* ASSIGNMENT *
What you return must match the records word for word, except that pictures are dropped.

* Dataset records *
════════════════════

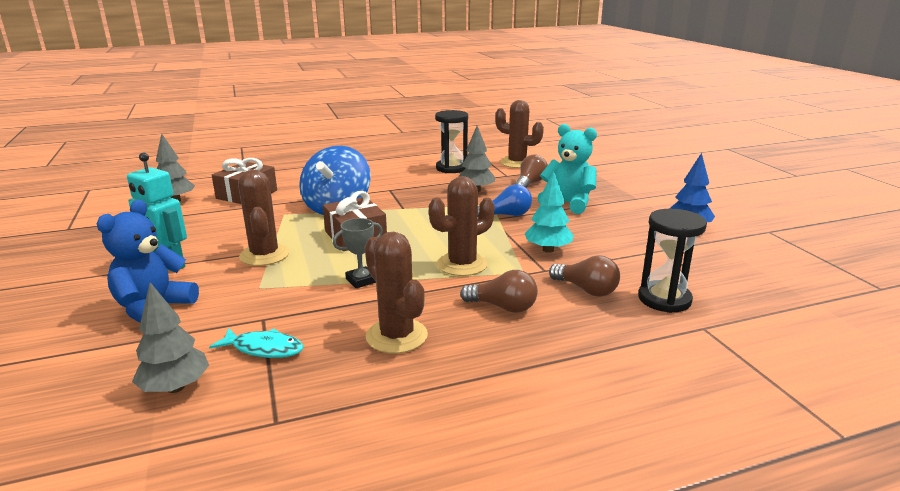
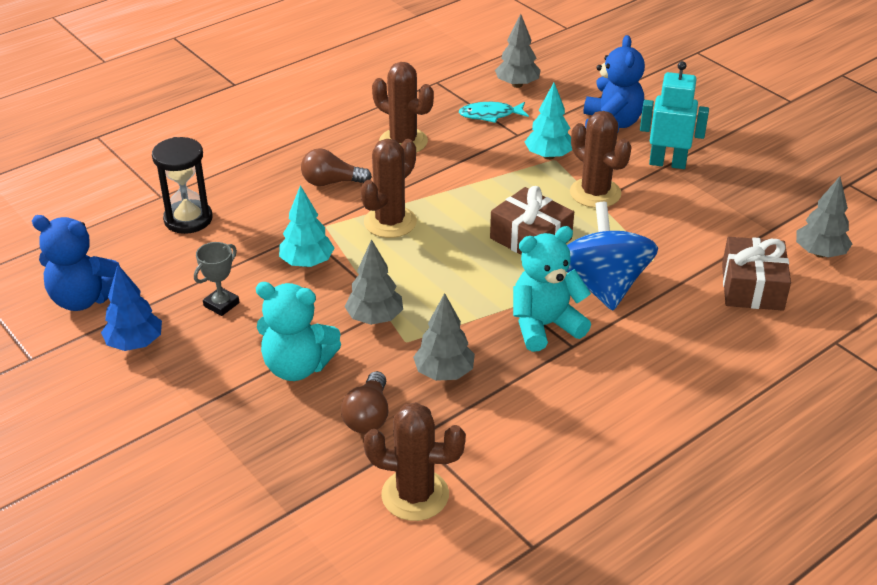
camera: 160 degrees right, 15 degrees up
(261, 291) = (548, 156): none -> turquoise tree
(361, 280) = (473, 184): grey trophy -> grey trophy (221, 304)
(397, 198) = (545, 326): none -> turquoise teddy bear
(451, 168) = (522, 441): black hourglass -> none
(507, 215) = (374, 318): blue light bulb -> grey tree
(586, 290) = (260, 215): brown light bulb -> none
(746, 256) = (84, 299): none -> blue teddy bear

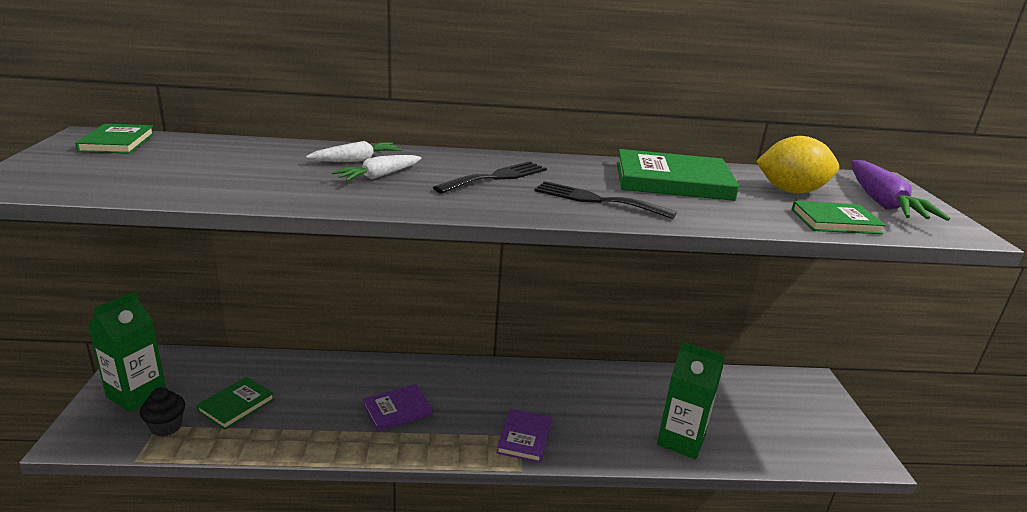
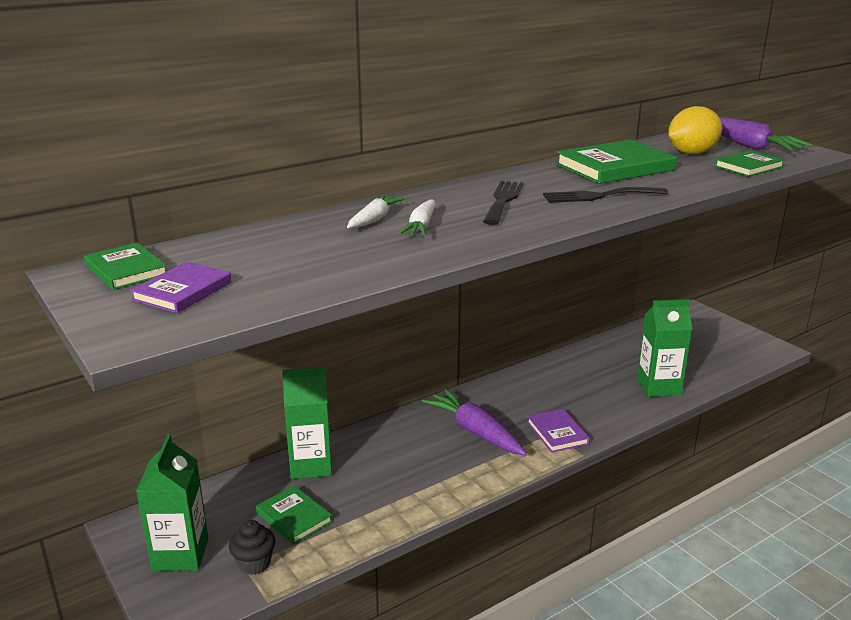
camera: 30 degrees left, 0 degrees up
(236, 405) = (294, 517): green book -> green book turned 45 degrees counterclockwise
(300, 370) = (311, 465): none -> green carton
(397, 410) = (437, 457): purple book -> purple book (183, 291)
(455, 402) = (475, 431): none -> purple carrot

════════════════════

* YOUR SOLUTION *
camera: 160 degrees right, 15 degrees up
(261, 291) = (548, 156): none -> turquoise tree
(361, 280) = (473, 184): grey trophy -> grey trophy (221, 304)
(397, 198) = (545, 326): none -> turquoise teddy bear
(451, 168) = (522, 441): black hourglass -> none
(507, 215) = (374, 318): blue light bulb -> grey tree
(586, 290) = (260, 215): brown light bulb -> none
(746, 256) = (84, 299): none -> blue teddy bear

camera: 30 degrees left, 0 degrees up
(236, 405) = (294, 517): green book -> green book turned 45 degrees counterclockwise
(300, 370) = (311, 465): none -> green carton
(397, 410) = (437, 457): purple book -> purple book (183, 291)
(455, 402) = (475, 431): none -> purple carrot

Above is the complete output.